[Start of section]

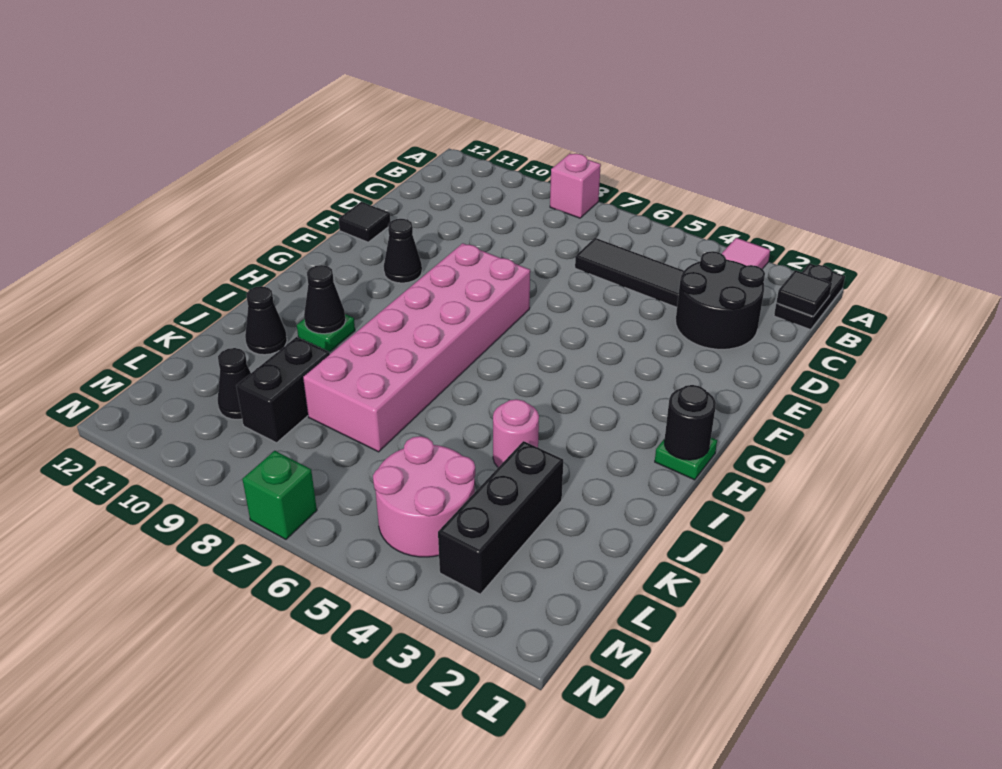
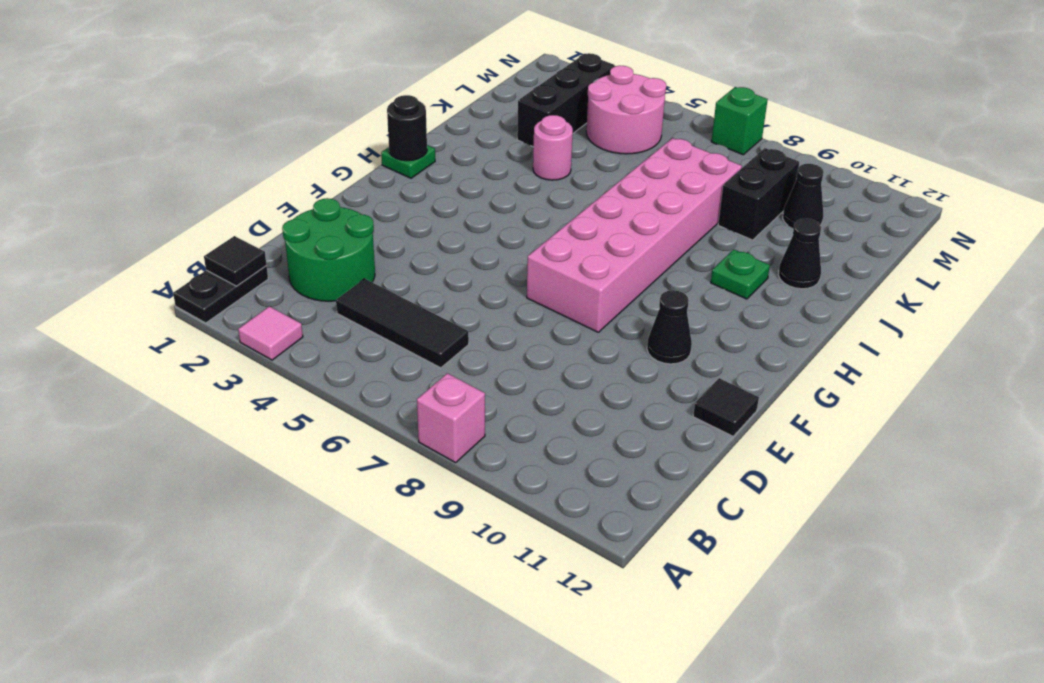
black round brick C2:D3 level 1 -> green round brick C2:D3 level 1
black cone I10 level 2 -> none

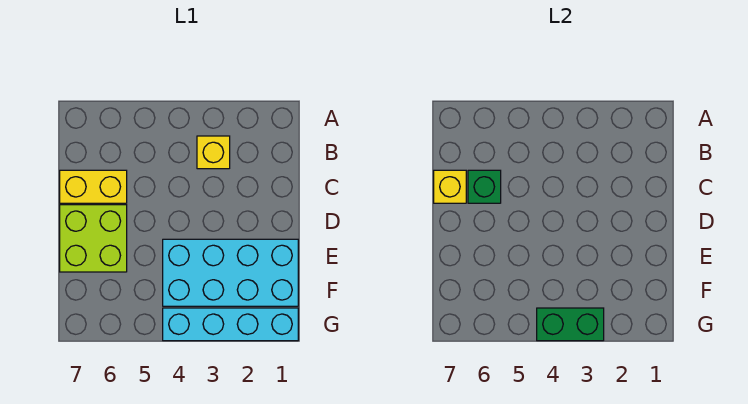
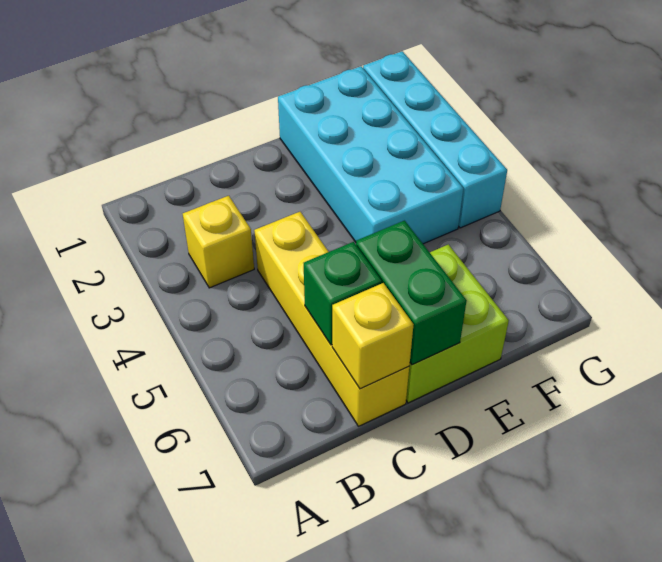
yellow brick C6:C7 level 1 -> yellow brick C4:C7 level 1
green brick G3:G4 level 2 -> green brick D6:D7 level 2

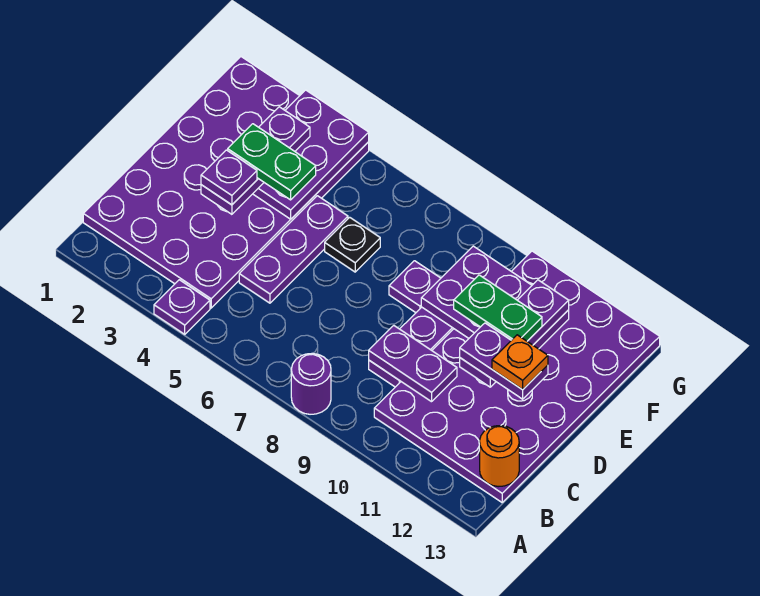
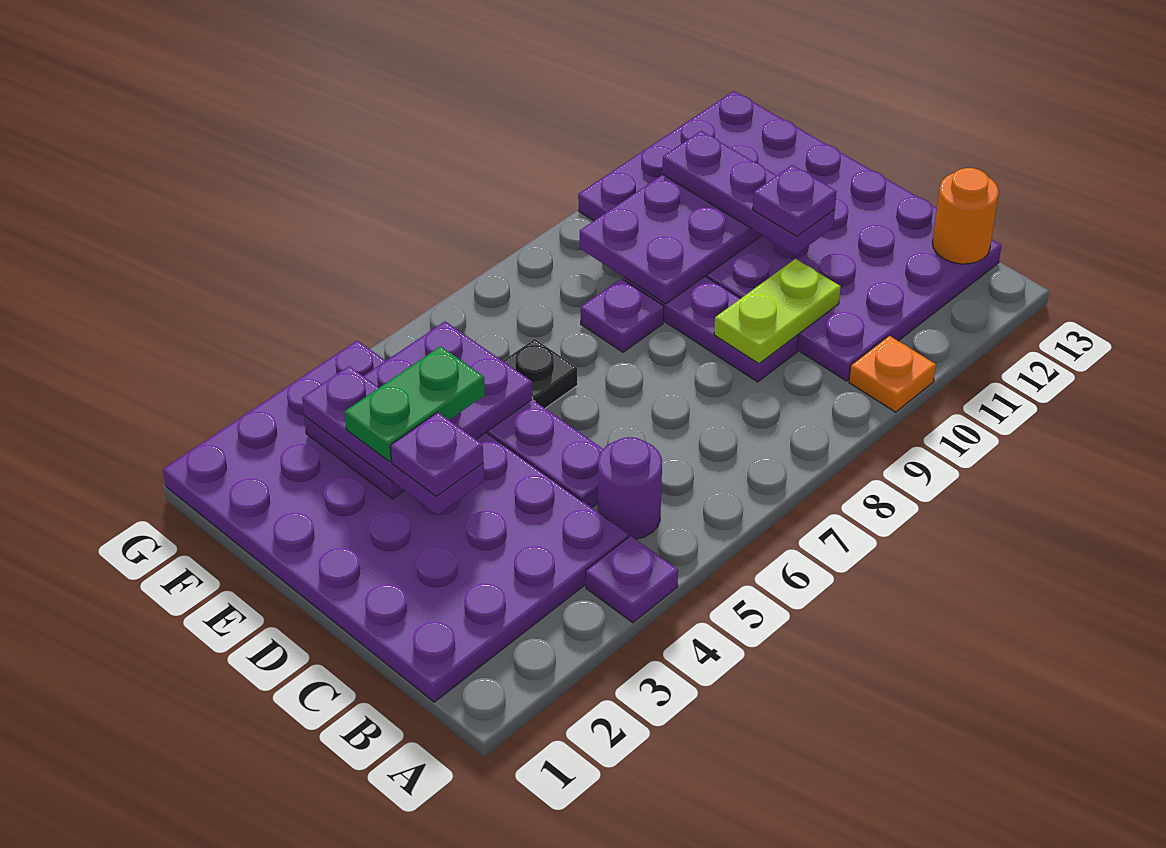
purple round brick A8 level 1 -> purple round brick B5 level 1
purple plate C9:C10 level 2 -> lime plate C9:C10 level 2
purple plate D11:D12 level 4 -> purple plate D11 level 4
orange plate D12 level 5 -> orange plate A10 level 1
purple plate E3:G4 level 2 -> purple plate E3:F5 level 2
green plate E10:E11 level 4 -> none

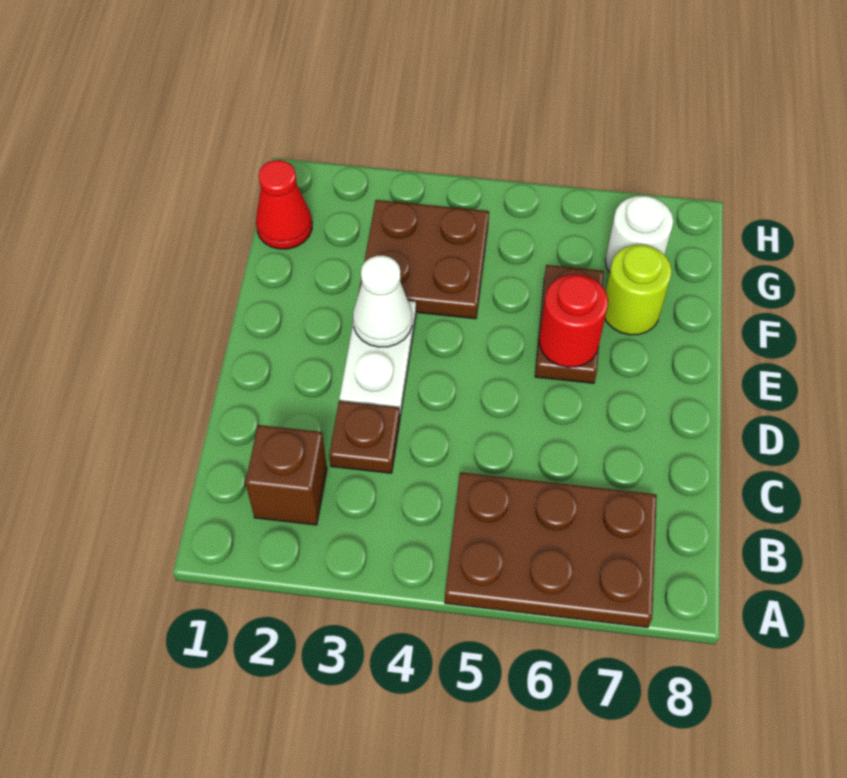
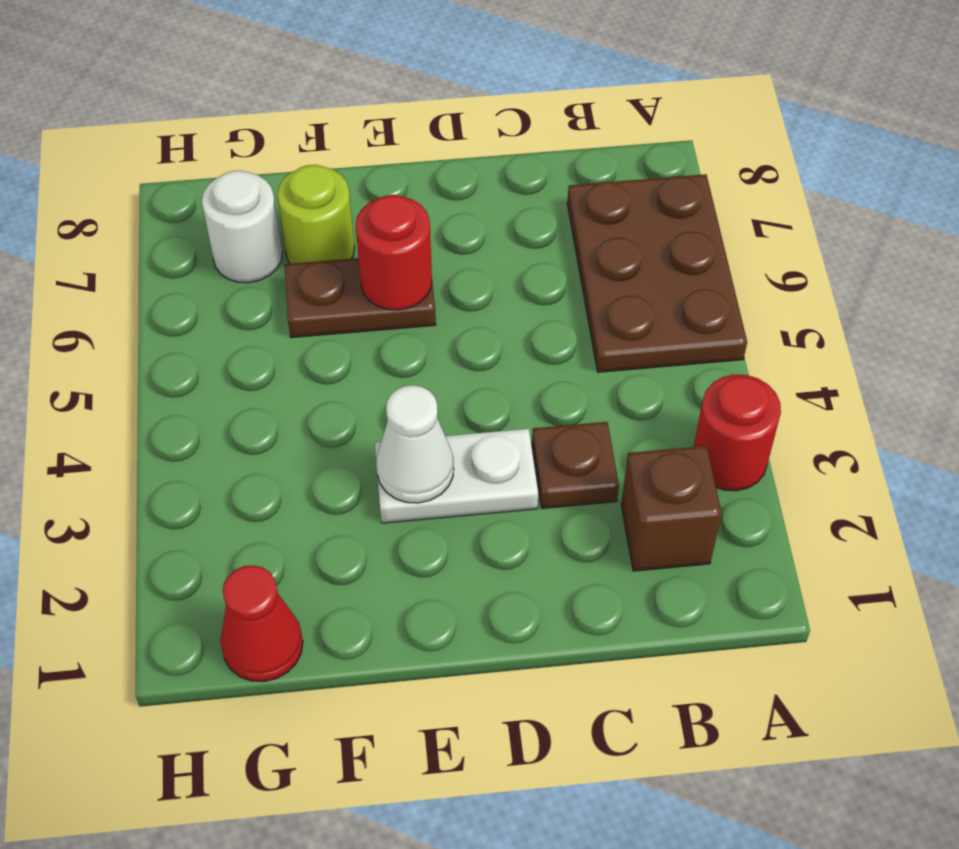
none -> red round brick A3 level 1
brown plate F3:G4 level 1 -> none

[End of section]

Assigned task | Each line from the one that contains "black cone I10 level 2 -> none" to the end of the listing must be quoted exactly; no other line and no picture belongs in the copy.

The answer |
black cone I10 level 2 -> none

yellow brick C6:C7 level 1 -> yellow brick C4:C7 level 1
green brick G3:G4 level 2 -> green brick D6:D7 level 2

purple round brick A8 level 1 -> purple round brick B5 level 1
purple plate C9:C10 level 2 -> lime plate C9:C10 level 2
purple plate D11:D12 level 4 -> purple plate D11 level 4
orange plate D12 level 5 -> orange plate A10 level 1
purple plate E3:G4 level 2 -> purple plate E3:F5 level 2
green plate E10:E11 level 4 -> none

none -> red round brick A3 level 1
brown plate F3:G4 level 1 -> none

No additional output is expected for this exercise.